In your output, repeat each entry exactly and include no pictures.

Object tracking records

---

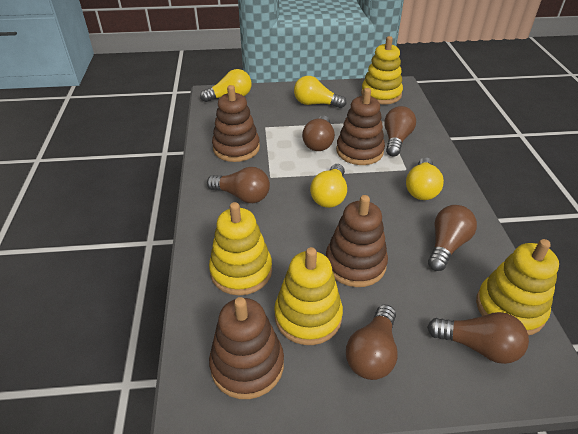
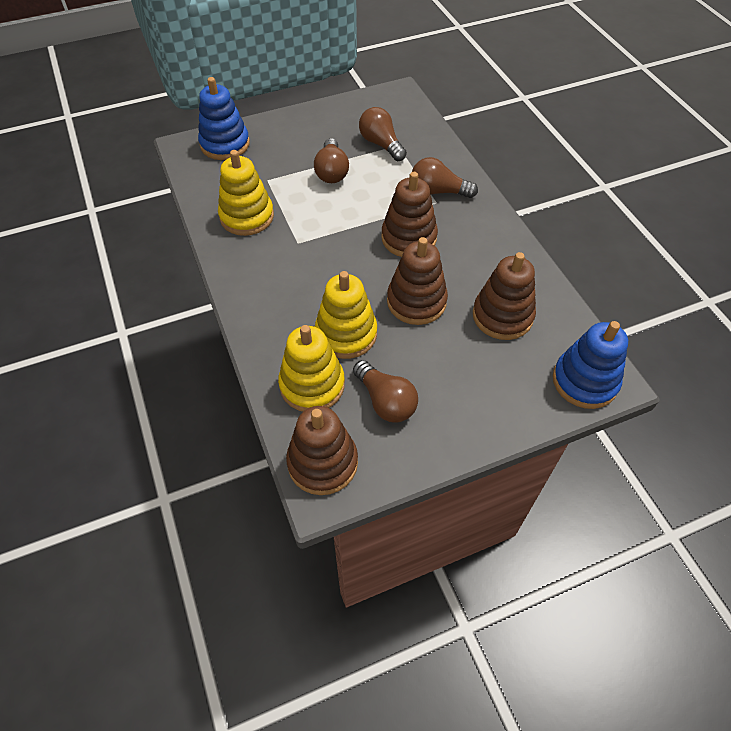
blue stacking toy: 0 -> 2
brown light bulb: 6 -> 4
yellow light bulb: 4 -> 0
yellow stacking toy: 4 -> 3

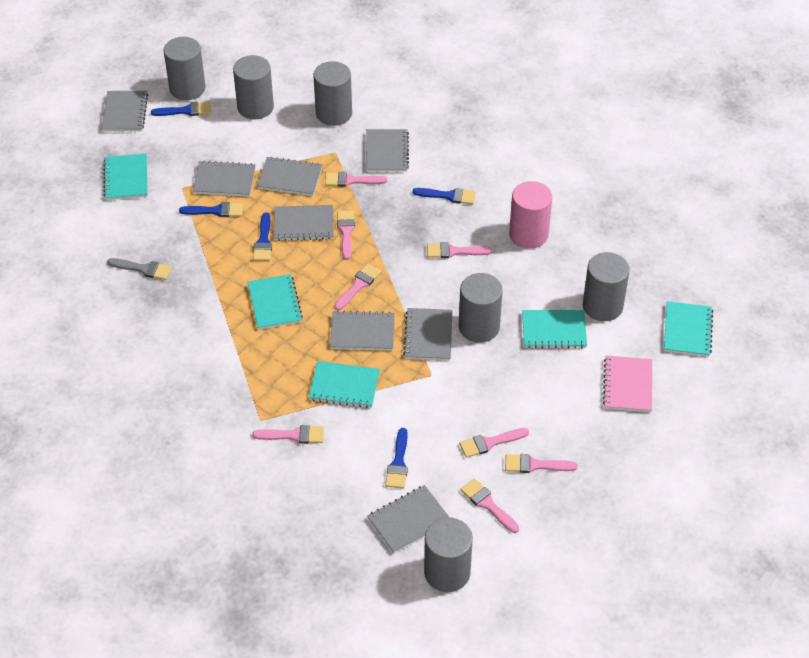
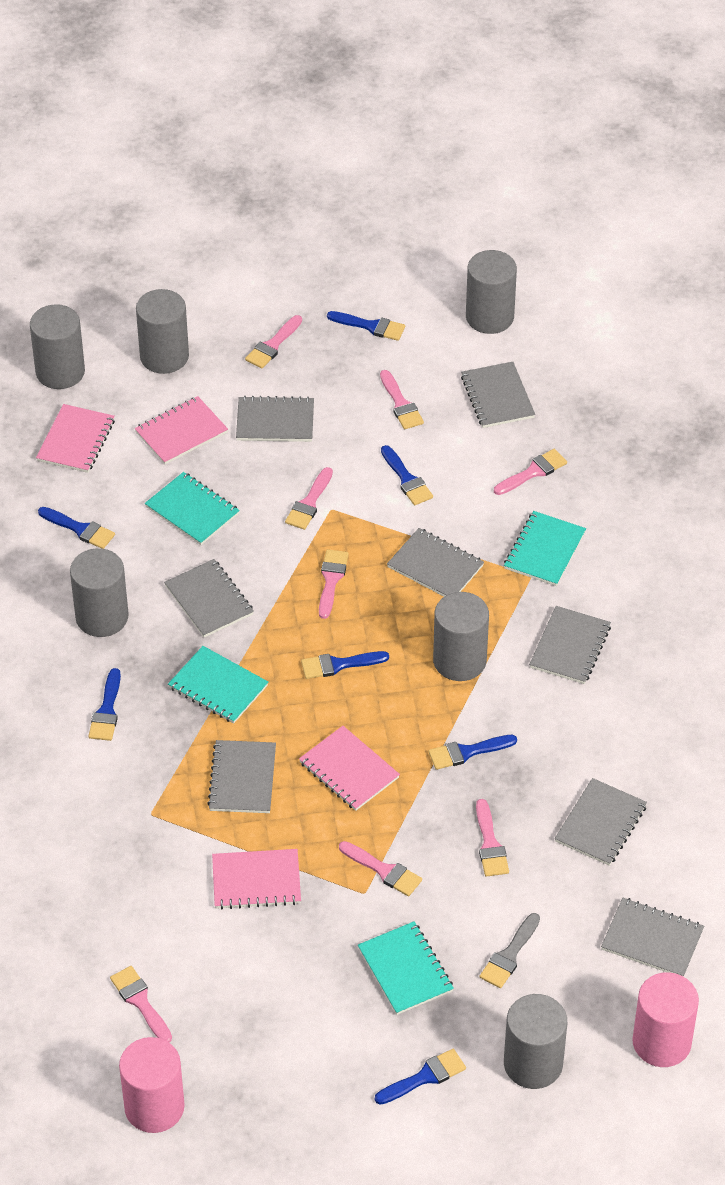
blue brush: 5 -> 7
pink cylinder: 1 -> 2
pink notebook: 1 -> 4
turquoise notebook: 5 -> 4

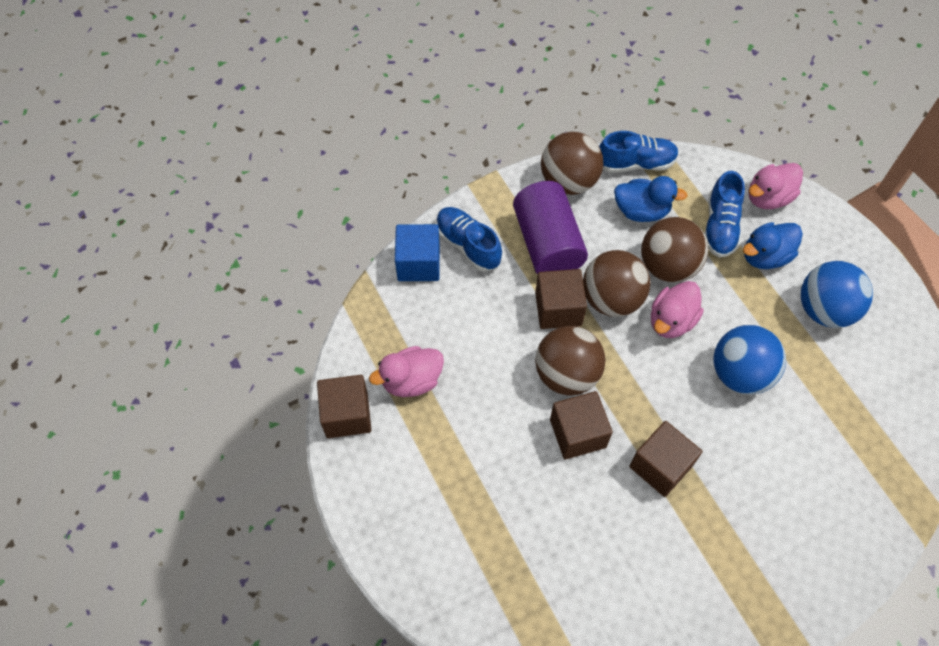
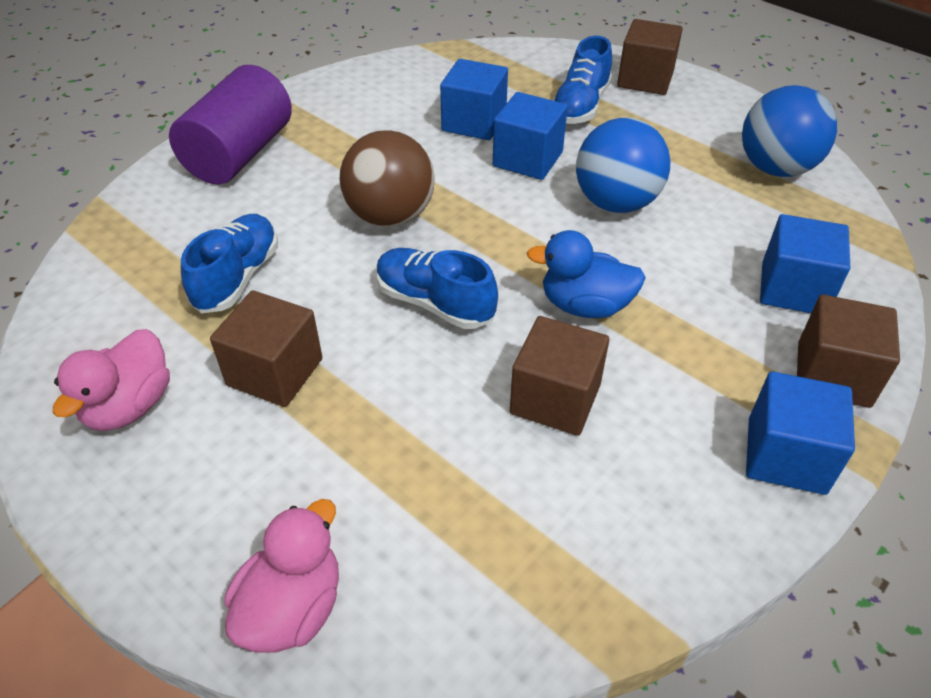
blue cube: 1 -> 4
blue duck: 2 -> 1
brown ball: 4 -> 1
pink duck: 3 -> 2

---

FINAL ANSWER ::
blue stacking toy: 0 -> 2
brown light bulb: 6 -> 4
yellow light bulb: 4 -> 0
yellow stacking toy: 4 -> 3

blue brush: 5 -> 7
pink cylinder: 1 -> 2
pink notebook: 1 -> 4
turquoise notebook: 5 -> 4

blue cube: 1 -> 4
blue duck: 2 -> 1
brown ball: 4 -> 1
pink duck: 3 -> 2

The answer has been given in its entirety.